• [WORK TO BE COMPLETED]: Every line below between the line holding "RFID1: MFRC522 -> PN532" and the line holding "SCALE pin VCC: 5V -> none", inclusive, should be repeated exactly, and all other lines omitted.
----- PROVIDED INFORMATION
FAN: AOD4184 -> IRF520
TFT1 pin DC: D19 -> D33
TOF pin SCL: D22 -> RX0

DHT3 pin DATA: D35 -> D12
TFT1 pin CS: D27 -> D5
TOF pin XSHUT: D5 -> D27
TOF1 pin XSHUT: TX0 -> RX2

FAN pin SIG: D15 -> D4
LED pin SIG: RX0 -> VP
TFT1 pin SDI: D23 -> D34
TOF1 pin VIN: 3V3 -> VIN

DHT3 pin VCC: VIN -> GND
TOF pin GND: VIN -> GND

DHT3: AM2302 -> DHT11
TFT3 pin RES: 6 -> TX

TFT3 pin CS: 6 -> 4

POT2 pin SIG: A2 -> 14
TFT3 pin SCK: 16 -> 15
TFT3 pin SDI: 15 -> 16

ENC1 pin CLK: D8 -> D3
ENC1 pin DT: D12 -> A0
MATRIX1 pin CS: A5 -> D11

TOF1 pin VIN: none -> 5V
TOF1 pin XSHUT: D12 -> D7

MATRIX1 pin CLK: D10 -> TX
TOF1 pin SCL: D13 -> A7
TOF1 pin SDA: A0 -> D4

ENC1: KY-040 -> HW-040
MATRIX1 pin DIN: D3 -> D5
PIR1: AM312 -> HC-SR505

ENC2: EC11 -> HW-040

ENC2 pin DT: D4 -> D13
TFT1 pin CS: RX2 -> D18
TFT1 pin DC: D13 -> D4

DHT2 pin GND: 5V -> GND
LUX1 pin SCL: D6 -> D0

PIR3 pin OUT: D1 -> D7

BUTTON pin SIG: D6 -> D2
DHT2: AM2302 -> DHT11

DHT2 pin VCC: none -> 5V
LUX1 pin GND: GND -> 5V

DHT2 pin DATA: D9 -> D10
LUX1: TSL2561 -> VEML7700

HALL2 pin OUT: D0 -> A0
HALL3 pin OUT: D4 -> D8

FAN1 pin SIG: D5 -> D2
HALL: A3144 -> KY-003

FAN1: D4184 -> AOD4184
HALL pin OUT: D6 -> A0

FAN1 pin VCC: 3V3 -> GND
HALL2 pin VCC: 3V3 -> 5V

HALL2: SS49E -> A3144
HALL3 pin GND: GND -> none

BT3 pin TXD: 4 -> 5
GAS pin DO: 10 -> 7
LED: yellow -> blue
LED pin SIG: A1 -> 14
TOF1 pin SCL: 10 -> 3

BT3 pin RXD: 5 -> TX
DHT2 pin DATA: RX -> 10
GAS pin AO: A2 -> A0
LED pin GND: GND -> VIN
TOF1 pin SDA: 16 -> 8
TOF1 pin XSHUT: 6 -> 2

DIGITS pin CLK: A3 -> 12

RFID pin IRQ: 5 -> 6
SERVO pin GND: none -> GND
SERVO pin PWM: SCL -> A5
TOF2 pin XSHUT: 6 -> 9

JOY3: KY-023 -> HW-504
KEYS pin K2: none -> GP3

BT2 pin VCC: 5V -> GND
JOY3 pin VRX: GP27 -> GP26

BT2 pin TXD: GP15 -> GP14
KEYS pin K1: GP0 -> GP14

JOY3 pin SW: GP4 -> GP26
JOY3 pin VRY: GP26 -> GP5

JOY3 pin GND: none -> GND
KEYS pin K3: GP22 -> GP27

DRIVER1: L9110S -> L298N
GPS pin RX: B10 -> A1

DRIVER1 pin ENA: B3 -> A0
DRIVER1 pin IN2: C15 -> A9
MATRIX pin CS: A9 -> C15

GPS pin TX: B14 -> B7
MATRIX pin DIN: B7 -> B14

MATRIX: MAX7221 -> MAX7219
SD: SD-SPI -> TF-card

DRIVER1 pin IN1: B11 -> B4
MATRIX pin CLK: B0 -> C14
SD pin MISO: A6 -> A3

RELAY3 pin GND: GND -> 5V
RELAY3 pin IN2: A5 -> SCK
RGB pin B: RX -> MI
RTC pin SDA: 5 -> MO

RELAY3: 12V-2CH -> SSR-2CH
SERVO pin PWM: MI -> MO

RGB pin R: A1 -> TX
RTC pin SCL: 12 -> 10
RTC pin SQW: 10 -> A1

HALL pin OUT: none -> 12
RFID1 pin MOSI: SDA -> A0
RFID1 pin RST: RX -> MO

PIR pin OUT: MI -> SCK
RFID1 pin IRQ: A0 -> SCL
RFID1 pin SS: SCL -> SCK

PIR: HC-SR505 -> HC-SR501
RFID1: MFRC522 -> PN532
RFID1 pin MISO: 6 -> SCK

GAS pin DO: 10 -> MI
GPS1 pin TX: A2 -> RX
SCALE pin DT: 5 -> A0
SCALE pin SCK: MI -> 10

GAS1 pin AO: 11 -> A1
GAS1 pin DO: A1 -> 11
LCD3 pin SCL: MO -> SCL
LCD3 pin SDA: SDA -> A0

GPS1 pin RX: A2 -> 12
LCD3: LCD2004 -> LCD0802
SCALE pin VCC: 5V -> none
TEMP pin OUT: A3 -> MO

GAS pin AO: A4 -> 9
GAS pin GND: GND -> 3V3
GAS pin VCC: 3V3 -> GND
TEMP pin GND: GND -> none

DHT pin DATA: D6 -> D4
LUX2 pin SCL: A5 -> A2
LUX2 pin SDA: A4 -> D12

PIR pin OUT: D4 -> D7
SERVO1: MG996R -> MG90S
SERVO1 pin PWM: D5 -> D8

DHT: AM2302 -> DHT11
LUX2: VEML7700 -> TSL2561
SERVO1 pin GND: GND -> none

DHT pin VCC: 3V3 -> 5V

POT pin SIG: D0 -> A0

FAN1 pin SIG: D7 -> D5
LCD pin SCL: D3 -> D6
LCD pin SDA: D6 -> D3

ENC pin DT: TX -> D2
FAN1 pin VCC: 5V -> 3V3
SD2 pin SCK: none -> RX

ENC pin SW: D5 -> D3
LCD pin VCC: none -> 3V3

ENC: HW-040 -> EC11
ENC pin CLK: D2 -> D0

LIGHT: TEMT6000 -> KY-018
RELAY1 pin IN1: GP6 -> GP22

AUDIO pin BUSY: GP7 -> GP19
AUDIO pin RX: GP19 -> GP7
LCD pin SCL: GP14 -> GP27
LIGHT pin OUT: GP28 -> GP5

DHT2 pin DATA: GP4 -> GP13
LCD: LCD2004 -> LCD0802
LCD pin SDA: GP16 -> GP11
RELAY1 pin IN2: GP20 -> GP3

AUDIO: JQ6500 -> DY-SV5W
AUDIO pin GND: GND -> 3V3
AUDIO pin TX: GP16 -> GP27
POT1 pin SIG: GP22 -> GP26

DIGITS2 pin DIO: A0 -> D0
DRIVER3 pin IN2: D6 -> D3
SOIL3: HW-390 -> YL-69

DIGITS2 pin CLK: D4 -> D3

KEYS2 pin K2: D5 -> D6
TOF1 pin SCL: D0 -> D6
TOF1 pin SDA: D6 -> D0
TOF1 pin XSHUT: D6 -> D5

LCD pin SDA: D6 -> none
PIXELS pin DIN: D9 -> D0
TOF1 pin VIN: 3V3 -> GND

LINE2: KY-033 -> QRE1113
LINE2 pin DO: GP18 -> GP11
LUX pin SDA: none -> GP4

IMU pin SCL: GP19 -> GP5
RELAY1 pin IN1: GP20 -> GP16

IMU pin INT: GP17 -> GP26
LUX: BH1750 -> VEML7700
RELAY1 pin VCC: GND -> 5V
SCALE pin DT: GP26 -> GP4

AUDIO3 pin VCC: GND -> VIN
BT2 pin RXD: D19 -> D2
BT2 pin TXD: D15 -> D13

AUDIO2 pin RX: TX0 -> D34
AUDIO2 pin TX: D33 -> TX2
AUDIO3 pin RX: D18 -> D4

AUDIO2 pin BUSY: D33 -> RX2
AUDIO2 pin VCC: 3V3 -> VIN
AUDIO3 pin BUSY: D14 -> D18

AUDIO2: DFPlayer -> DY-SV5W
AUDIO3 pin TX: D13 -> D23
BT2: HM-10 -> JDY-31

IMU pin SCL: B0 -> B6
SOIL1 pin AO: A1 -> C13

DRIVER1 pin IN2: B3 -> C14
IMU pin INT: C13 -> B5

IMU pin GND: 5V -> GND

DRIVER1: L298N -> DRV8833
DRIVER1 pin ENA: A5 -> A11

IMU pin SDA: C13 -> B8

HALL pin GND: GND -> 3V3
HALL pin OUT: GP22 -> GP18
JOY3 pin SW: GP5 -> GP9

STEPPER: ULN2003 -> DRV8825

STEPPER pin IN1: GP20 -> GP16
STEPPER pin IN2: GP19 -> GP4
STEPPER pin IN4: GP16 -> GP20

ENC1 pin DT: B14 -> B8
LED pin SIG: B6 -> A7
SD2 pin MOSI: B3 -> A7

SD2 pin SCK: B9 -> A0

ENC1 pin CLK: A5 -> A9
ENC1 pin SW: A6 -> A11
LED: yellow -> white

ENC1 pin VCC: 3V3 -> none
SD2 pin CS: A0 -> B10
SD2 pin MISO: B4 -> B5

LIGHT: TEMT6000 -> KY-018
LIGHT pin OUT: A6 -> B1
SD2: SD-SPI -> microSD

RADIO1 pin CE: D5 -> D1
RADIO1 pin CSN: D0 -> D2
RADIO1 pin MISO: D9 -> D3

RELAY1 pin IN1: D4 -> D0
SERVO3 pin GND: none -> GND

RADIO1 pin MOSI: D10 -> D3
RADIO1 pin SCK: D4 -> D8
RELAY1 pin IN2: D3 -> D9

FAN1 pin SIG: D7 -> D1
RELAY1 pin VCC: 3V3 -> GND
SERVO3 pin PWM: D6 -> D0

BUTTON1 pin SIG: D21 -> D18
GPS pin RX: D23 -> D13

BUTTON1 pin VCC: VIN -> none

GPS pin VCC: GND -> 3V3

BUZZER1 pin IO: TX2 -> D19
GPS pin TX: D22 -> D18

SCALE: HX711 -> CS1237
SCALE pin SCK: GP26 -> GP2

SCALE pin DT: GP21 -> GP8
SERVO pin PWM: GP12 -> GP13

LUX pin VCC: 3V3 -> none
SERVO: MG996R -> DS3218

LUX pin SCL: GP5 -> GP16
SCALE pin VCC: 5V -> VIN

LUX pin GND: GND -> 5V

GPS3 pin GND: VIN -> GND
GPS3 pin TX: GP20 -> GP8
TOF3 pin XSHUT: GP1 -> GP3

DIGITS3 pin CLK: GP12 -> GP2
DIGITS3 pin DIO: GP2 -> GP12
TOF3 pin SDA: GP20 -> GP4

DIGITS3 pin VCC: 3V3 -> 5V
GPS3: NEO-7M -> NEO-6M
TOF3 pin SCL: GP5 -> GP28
----------
• [SOLUTION]:
RFID1: MFRC522 -> PN532
RFID1 pin MISO: 6 -> SCK

GAS pin DO: 10 -> MI
GPS1 pin TX: A2 -> RX
SCALE pin DT: 5 -> A0
SCALE pin SCK: MI -> 10

GAS1 pin AO: 11 -> A1
GAS1 pin DO: A1 -> 11
LCD3 pin SCL: MO -> SCL
LCD3 pin SDA: SDA -> A0

GPS1 pin RX: A2 -> 12
LCD3: LCD2004 -> LCD0802
SCALE pin VCC: 5V -> none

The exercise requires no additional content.